| Task objective |
Go over the records and count each line that has the string "moved". Give the number and nothing else.

++++++++++++++++++++

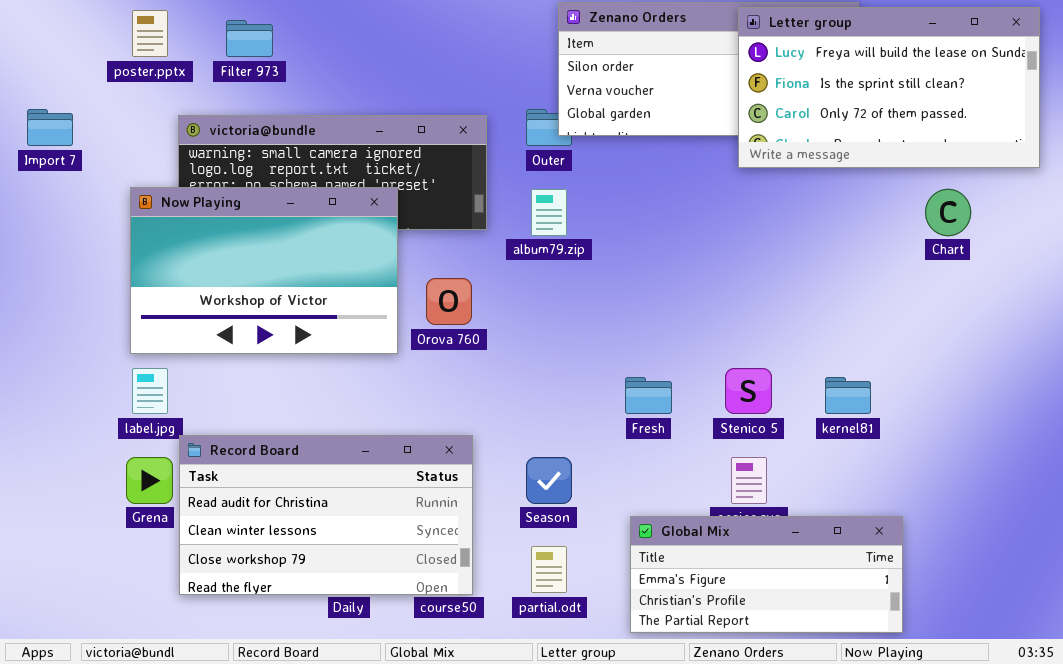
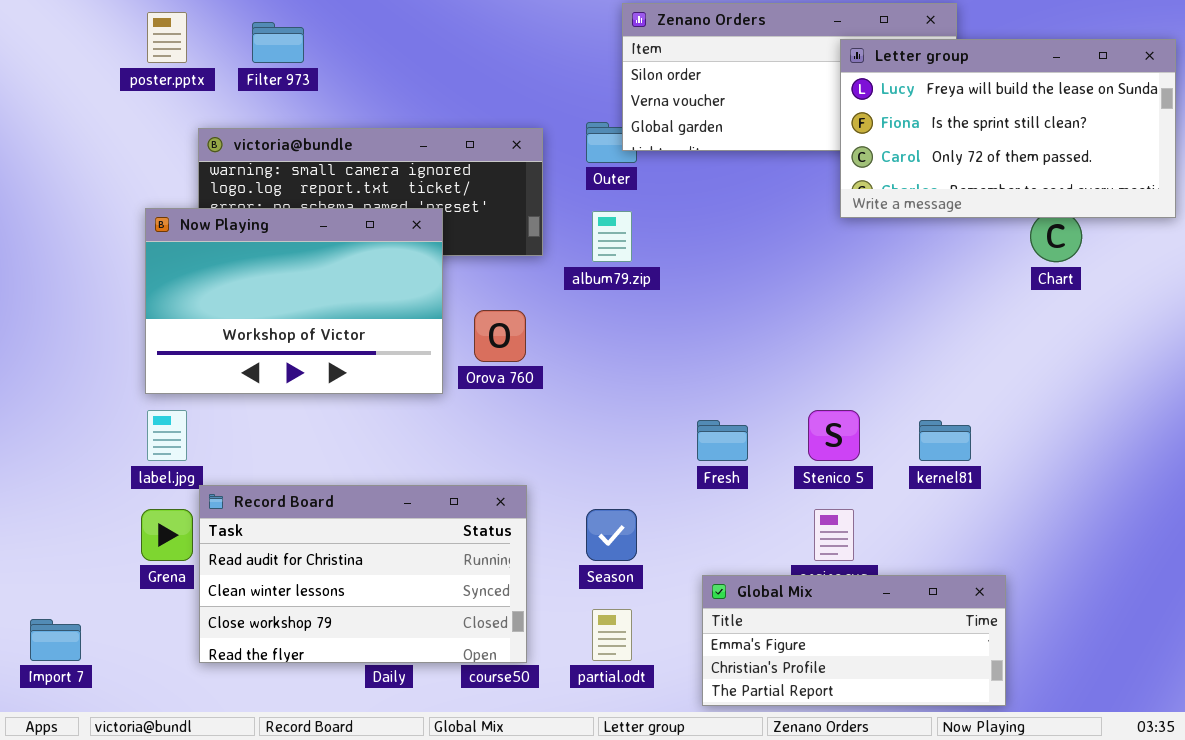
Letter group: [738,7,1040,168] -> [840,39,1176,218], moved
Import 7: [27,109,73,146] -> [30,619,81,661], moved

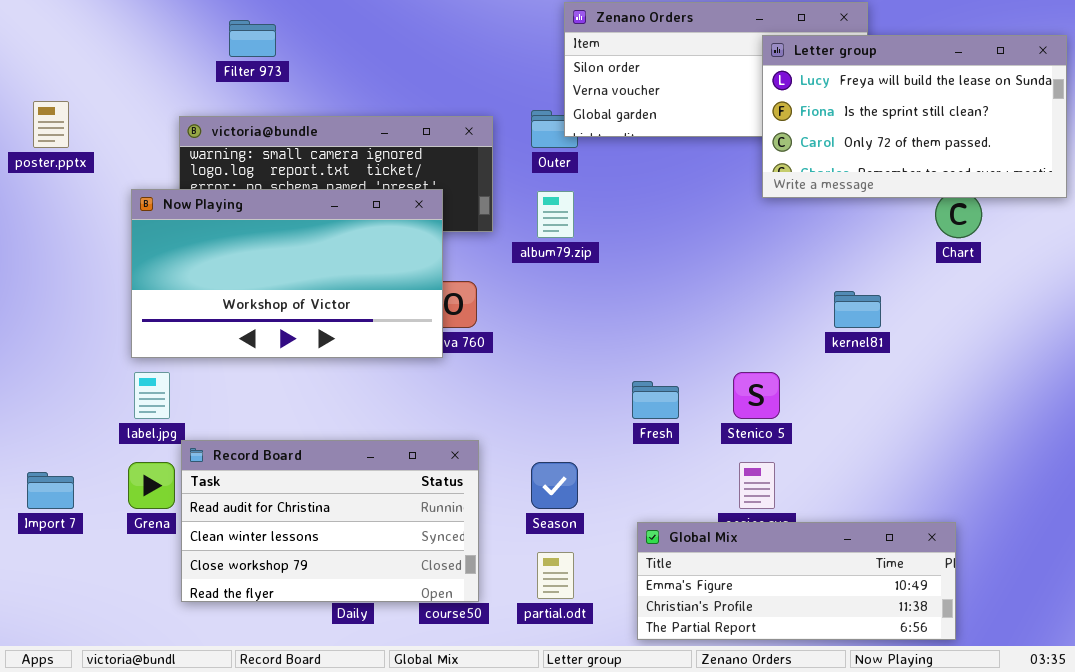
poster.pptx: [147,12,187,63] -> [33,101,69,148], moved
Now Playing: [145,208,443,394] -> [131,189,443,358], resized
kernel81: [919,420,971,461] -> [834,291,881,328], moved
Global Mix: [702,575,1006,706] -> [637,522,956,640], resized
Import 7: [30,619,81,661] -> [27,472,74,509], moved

++++++++++++++++++++

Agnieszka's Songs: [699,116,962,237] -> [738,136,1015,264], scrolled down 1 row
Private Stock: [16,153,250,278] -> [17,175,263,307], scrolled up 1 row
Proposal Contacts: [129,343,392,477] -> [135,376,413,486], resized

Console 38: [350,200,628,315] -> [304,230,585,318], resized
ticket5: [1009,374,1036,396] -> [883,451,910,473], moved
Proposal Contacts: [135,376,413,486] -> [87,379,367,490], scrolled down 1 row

++++++++++++++++++++

| Answer to this problem |
6